* WHAT YOU HAVE TO DO *
The required output consists solely of the lines from the line containing "plant: (103, 166) -> (245, 88), moved" through the end of the records, copied exactly.

Segment Open

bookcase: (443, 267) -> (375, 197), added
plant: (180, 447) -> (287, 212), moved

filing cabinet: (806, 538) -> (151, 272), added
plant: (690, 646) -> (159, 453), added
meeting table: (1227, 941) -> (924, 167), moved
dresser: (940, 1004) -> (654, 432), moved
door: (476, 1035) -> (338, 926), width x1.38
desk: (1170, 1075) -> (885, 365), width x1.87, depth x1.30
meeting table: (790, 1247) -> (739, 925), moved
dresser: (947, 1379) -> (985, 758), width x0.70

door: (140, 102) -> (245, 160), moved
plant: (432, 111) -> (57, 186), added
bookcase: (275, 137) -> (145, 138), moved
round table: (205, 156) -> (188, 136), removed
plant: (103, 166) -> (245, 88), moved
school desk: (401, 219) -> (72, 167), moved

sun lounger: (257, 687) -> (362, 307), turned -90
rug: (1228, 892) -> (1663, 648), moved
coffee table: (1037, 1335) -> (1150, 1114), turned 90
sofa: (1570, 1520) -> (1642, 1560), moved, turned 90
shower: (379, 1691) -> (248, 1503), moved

Segment Closed

* EXERCISE RESPONSE *
plant: (103, 166) -> (245, 88), moved
school desk: (401, 219) -> (72, 167), moved

sun lounger: (257, 687) -> (362, 307), turned -90
rug: (1228, 892) -> (1663, 648), moved
coffee table: (1037, 1335) -> (1150, 1114), turned 90
sofa: (1570, 1520) -> (1642, 1560), moved, turned 90
shower: (379, 1691) -> (248, 1503), moved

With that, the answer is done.